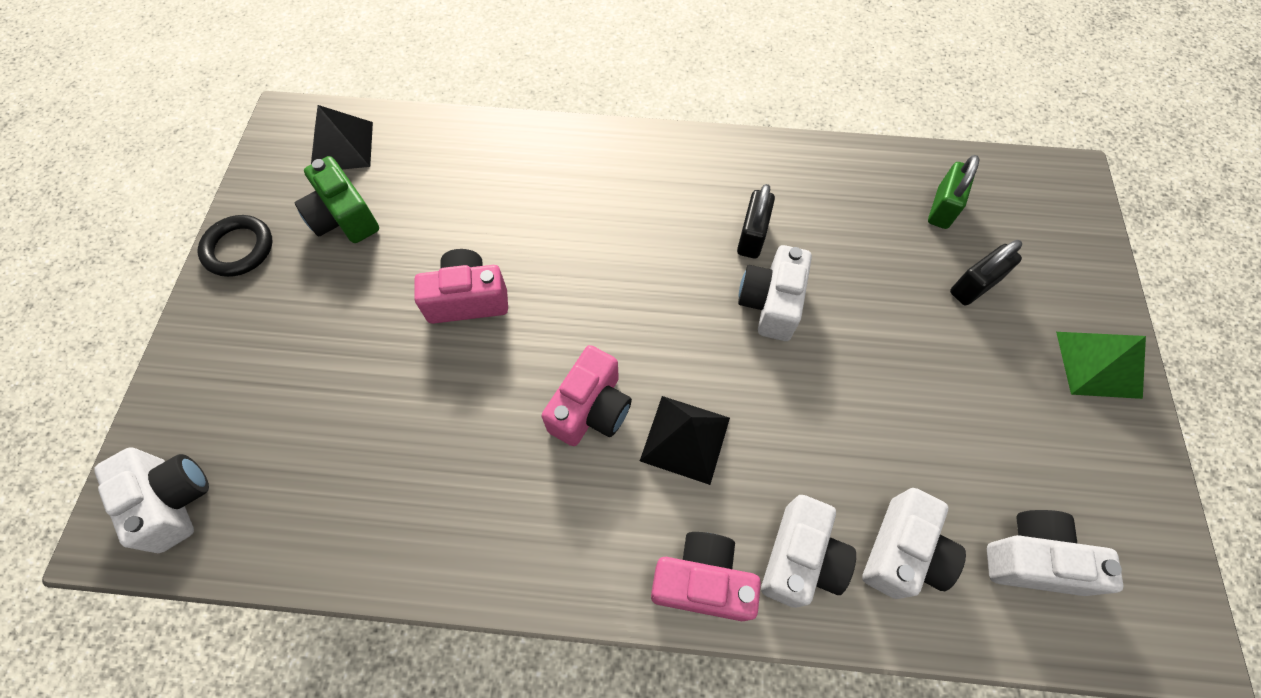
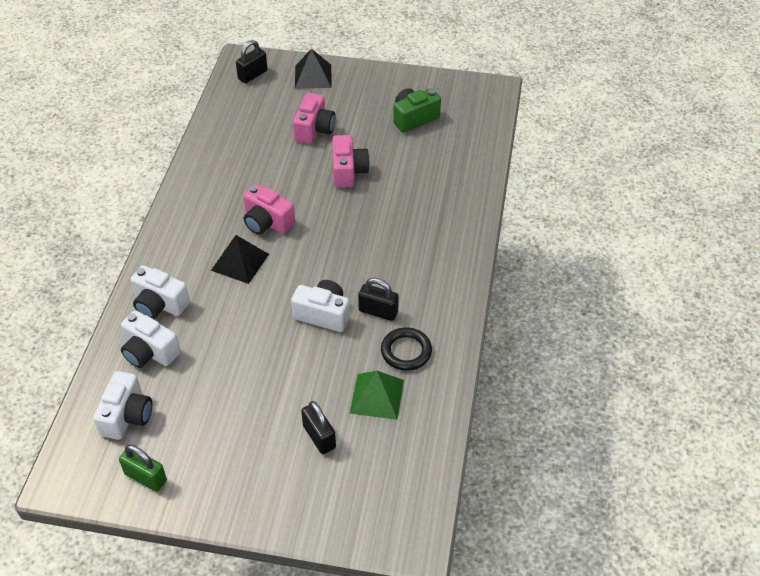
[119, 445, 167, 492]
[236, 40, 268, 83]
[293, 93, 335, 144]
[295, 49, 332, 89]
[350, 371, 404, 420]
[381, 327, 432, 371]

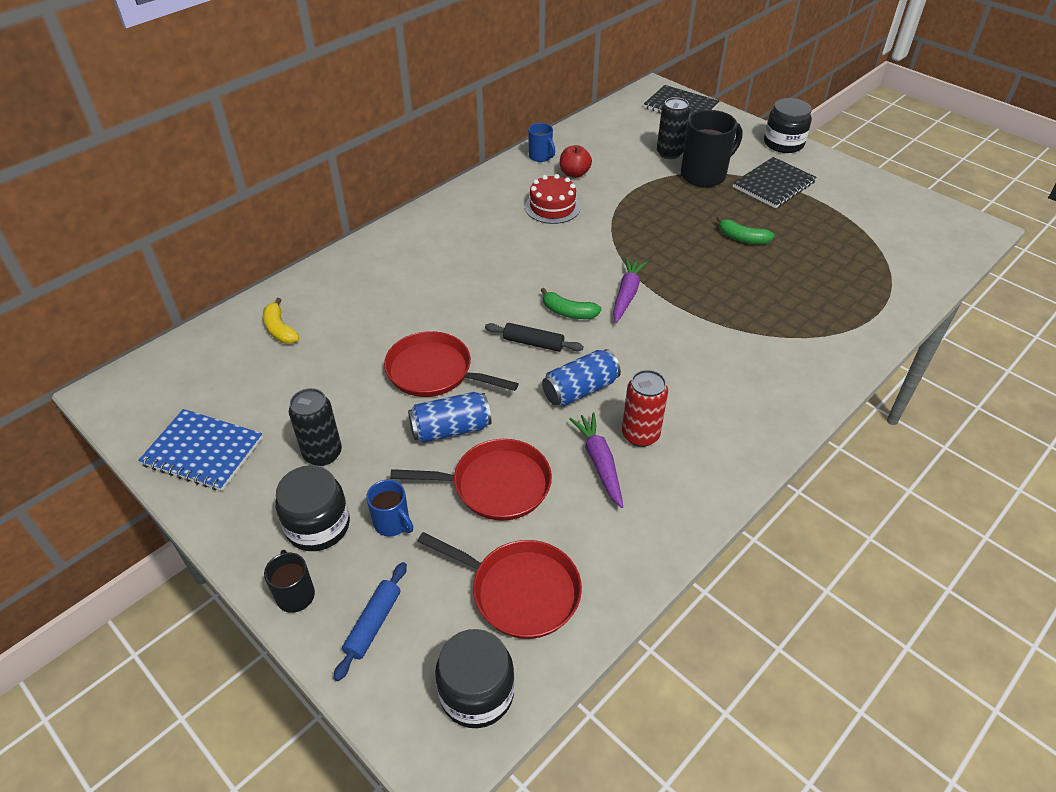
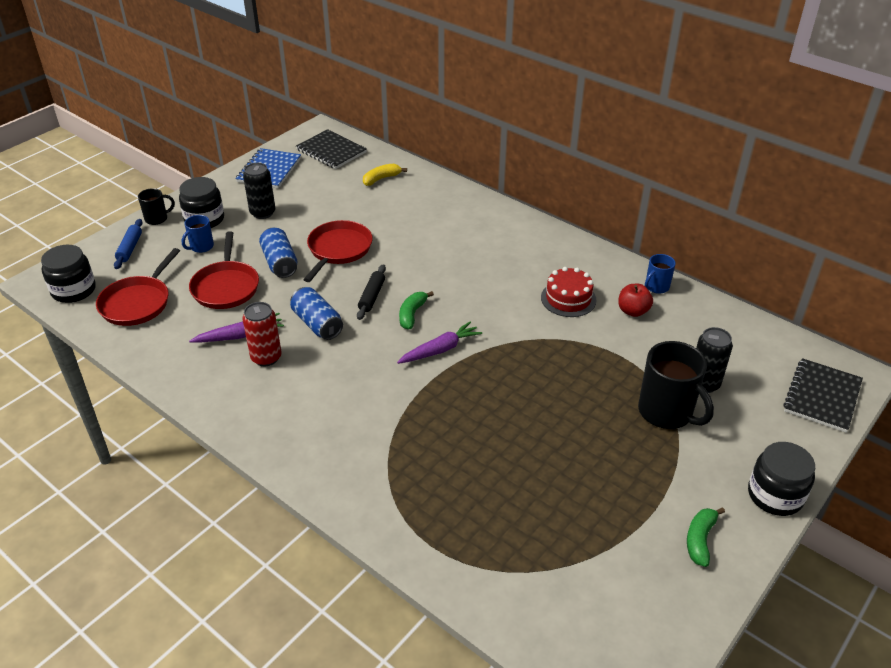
[114, 219, 143, 269]
[296, 129, 367, 169]
[397, 321, 482, 364]
[687, 507, 725, 567]

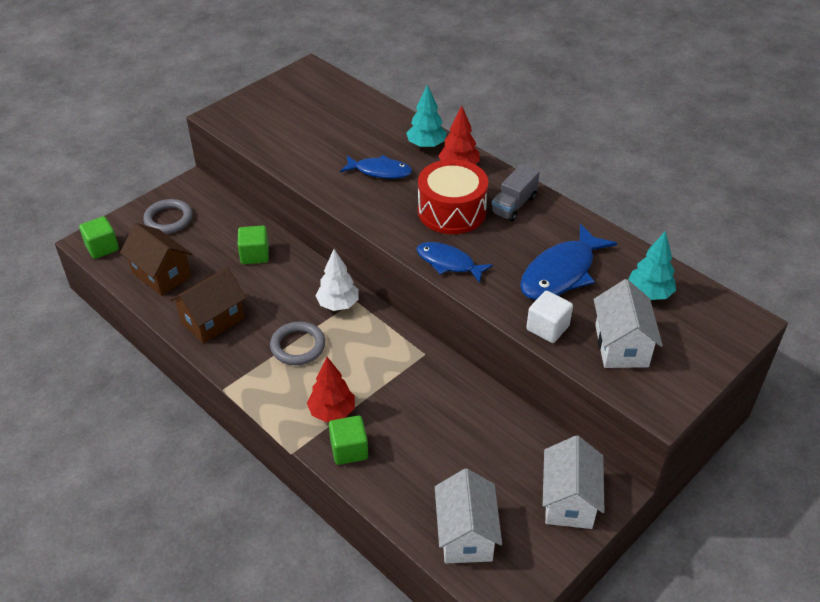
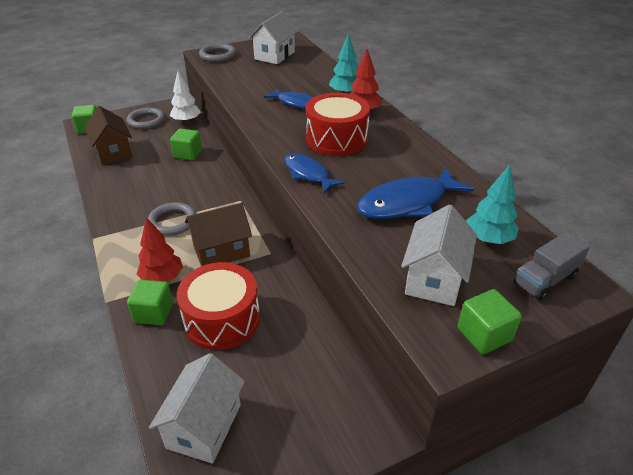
[170, 71, 201, 123]
[177, 262, 260, 350]
[185, 203, 252, 266]
[199, 43, 236, 62]
[249, 11, 298, 64]
[457, 289, 522, 354]
[514, 232, 590, 301]
[526, 291, 573, 343] (first image)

- - -

With the pictures omitted, the material is to be transcribed exactly.

[119, 445, 167, 492]
[236, 40, 268, 83]
[293, 93, 335, 144]
[295, 49, 332, 89]
[350, 371, 404, 420]
[381, 327, 432, 371]

[114, 219, 143, 269]
[296, 129, 367, 169]
[397, 321, 482, 364]
[687, 507, 725, 567]

[170, 71, 201, 123]
[177, 262, 260, 350]
[185, 203, 252, 266]
[199, 43, 236, 62]
[249, 11, 298, 64]
[457, 289, 522, 354]
[514, 232, 590, 301]
[526, 291, 573, 343] (first image)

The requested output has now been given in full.